● **Assignment**:
Report all lines in the records that hold the string "grey".

----

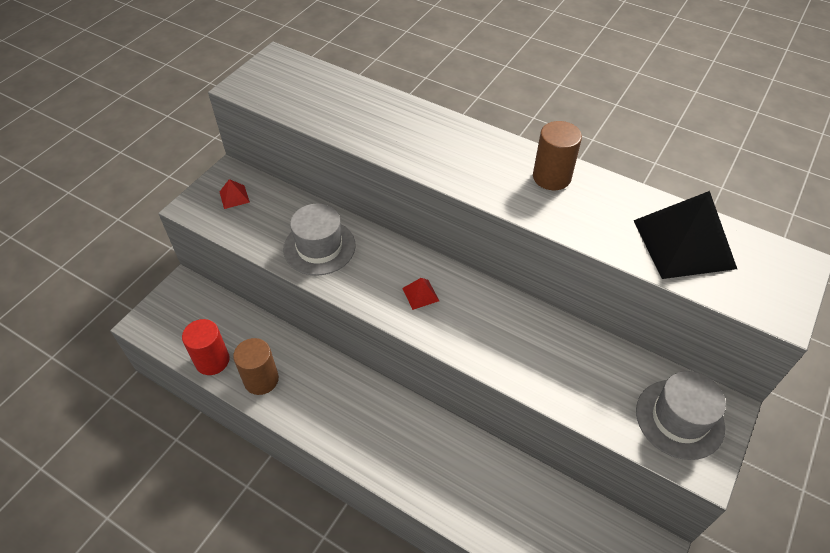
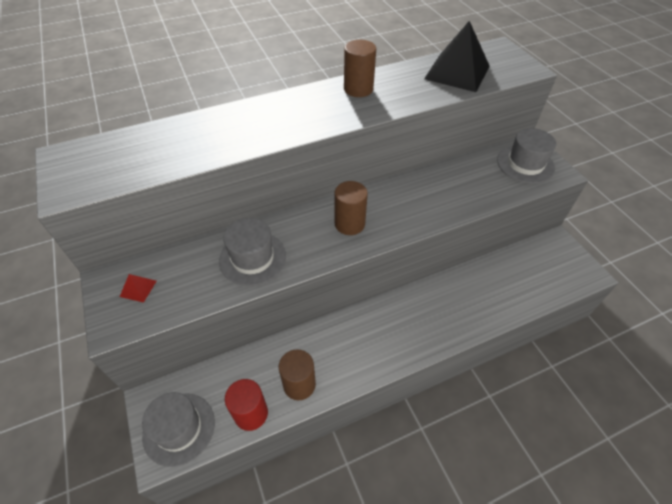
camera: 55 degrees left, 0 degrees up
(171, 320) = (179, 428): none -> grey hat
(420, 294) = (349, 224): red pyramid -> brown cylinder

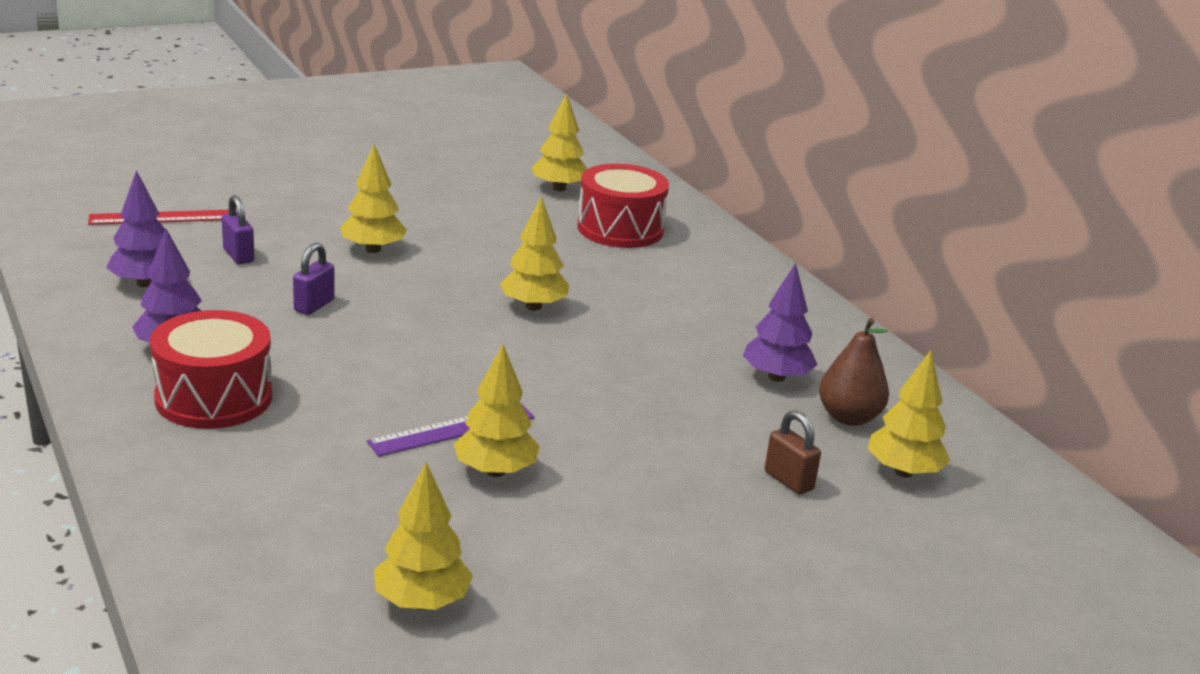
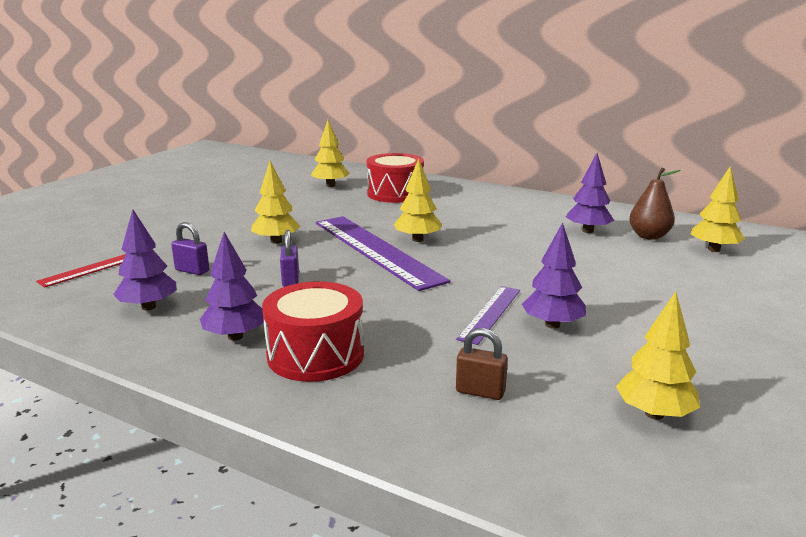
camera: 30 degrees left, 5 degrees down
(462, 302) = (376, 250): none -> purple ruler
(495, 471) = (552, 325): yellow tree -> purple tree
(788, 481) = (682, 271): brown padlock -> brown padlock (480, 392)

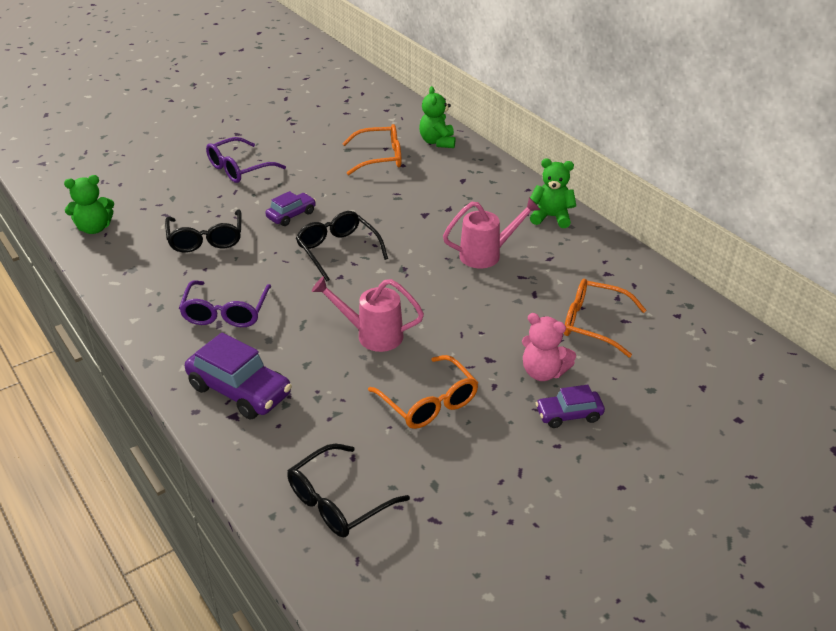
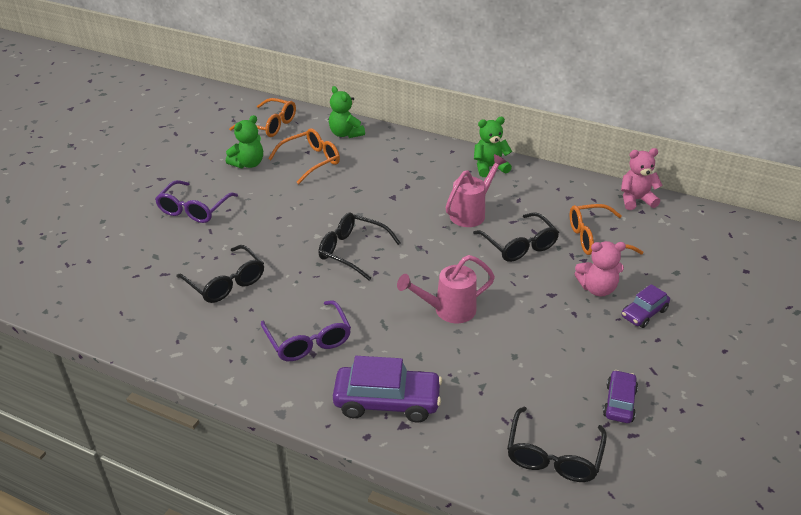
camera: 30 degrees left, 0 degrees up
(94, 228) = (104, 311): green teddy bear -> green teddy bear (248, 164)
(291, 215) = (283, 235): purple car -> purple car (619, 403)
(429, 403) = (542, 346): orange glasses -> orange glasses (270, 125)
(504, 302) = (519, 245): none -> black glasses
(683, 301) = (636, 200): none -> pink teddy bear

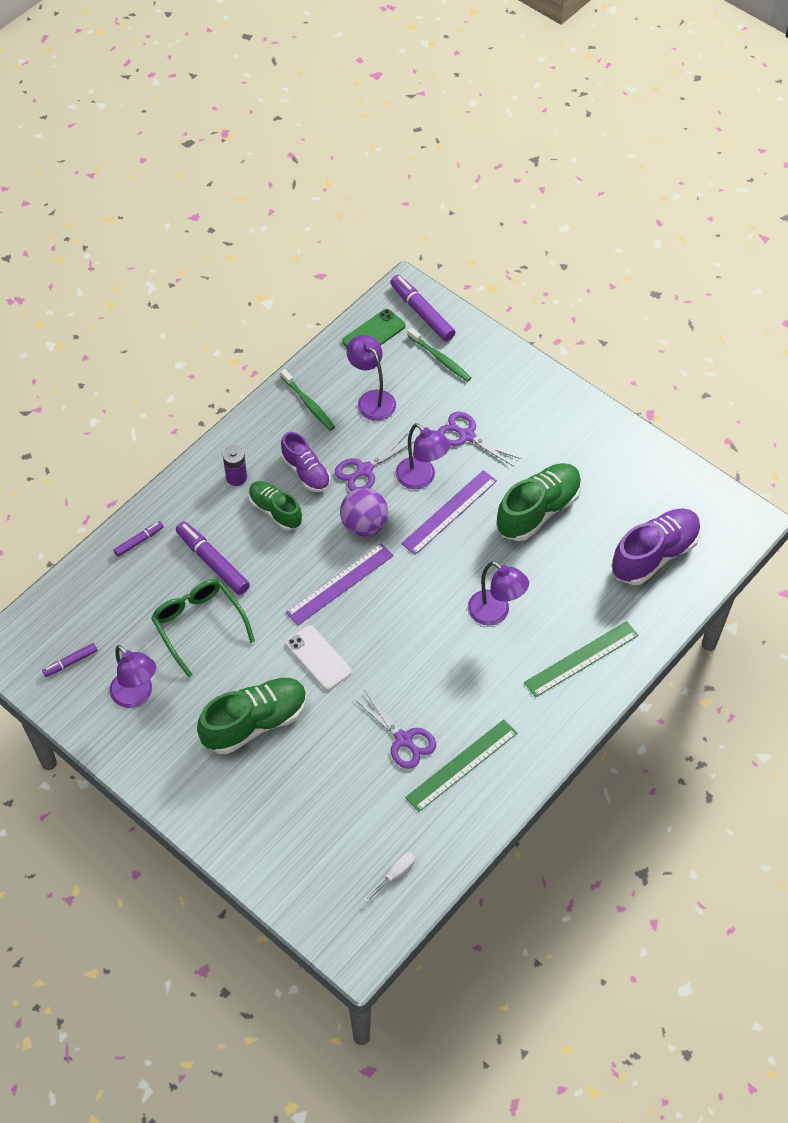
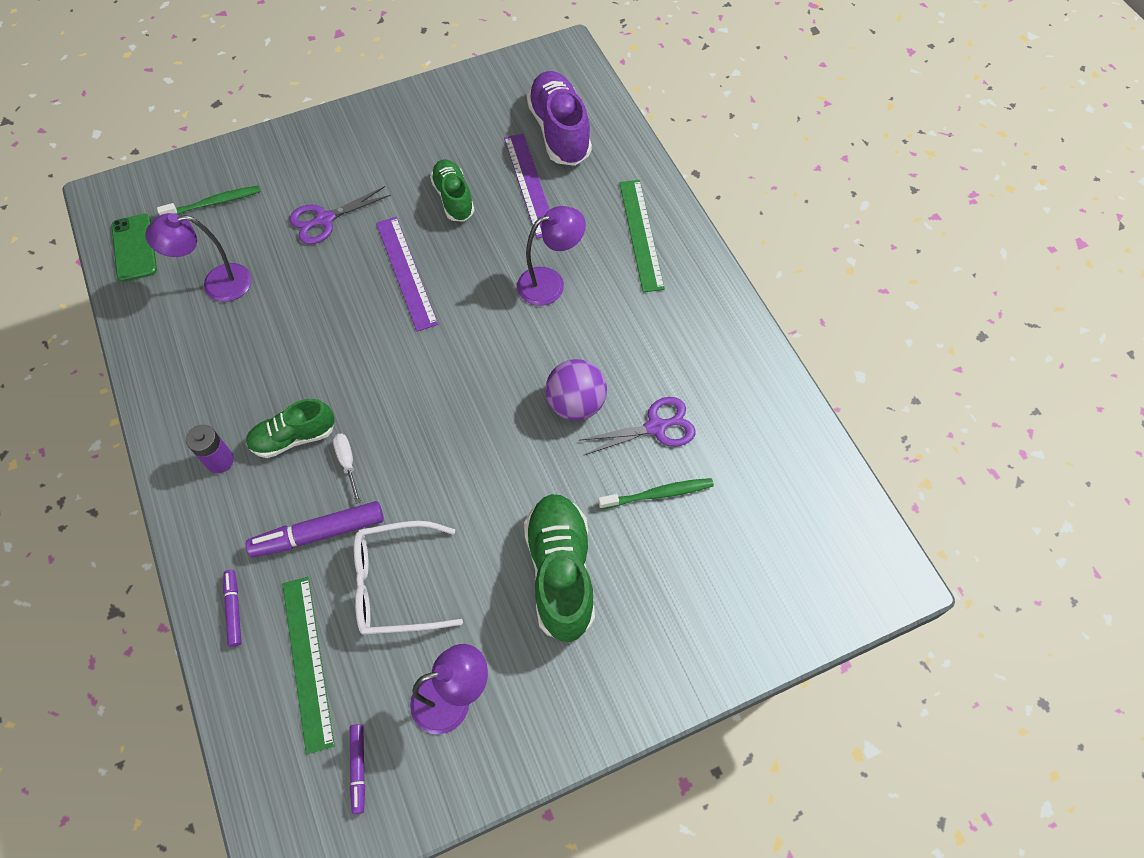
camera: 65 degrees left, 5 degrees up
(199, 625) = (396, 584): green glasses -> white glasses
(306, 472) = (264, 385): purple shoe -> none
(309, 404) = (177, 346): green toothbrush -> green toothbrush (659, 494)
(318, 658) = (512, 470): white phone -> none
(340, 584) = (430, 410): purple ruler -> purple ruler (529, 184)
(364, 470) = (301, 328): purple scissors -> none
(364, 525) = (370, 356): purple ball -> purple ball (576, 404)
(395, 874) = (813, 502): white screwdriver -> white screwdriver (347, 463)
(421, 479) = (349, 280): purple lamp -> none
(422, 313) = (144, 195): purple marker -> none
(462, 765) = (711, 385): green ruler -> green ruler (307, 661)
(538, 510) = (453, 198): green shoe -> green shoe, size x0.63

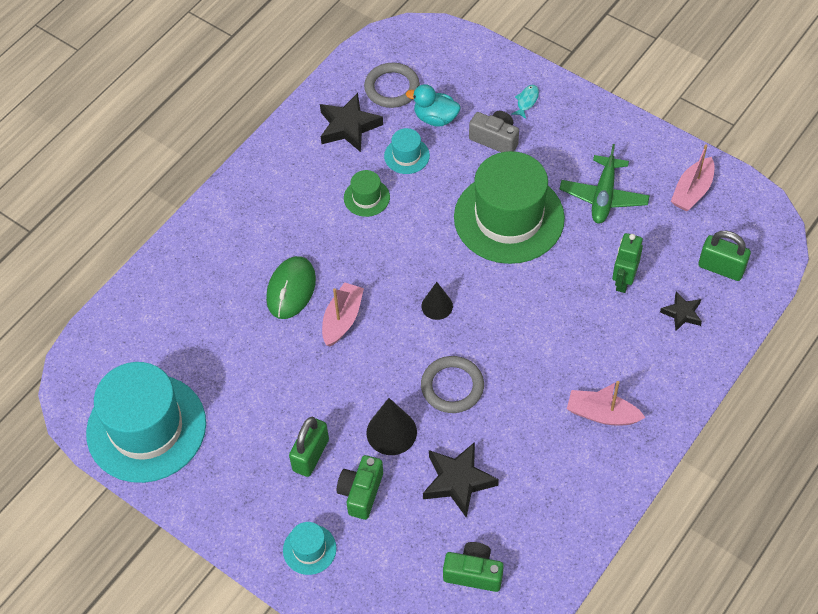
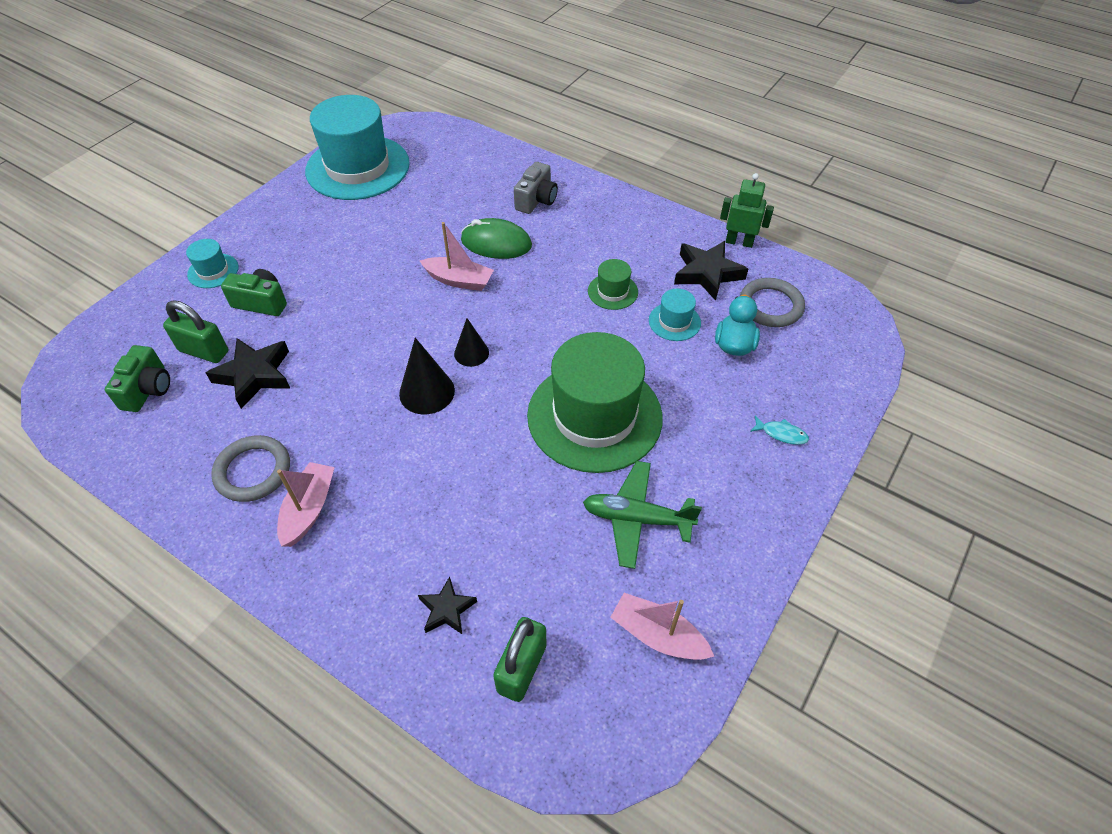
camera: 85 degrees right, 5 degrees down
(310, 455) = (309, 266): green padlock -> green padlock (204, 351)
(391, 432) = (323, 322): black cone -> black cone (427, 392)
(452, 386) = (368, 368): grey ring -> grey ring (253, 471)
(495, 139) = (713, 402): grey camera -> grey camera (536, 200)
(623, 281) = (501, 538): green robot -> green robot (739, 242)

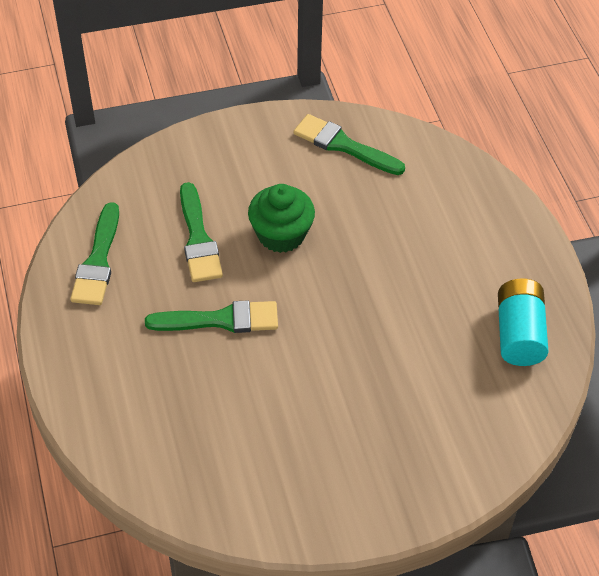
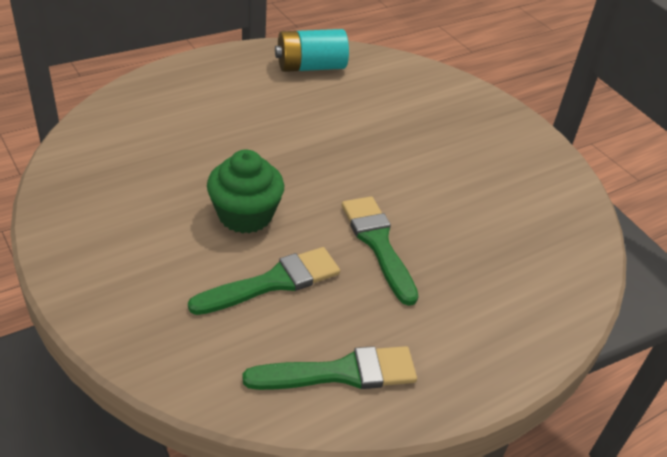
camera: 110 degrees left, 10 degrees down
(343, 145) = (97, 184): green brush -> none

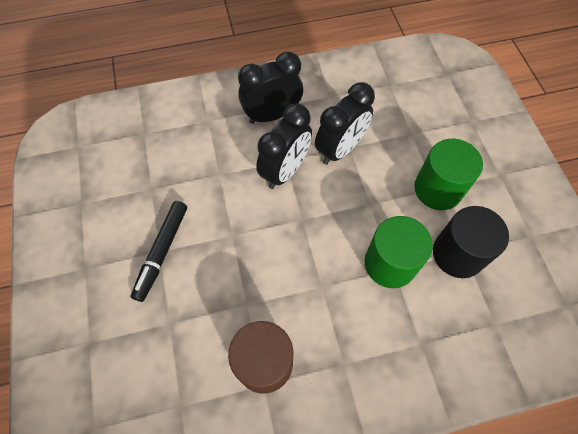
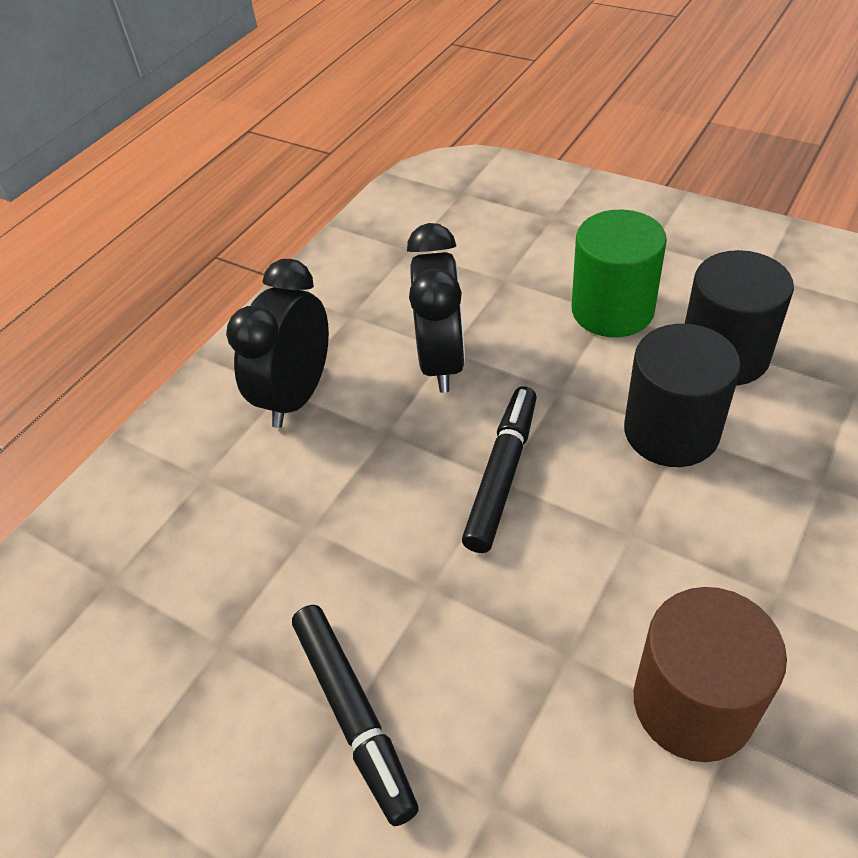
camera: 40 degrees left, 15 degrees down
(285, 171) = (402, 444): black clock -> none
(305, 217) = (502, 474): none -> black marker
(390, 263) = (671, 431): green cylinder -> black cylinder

----

● **Exercise response**:
(171, 320) = (179, 428): none -> grey hat
(452, 386) = (368, 368): grey ring -> grey ring (253, 471)
(495, 139) = (713, 402): grey camera -> grey camera (536, 200)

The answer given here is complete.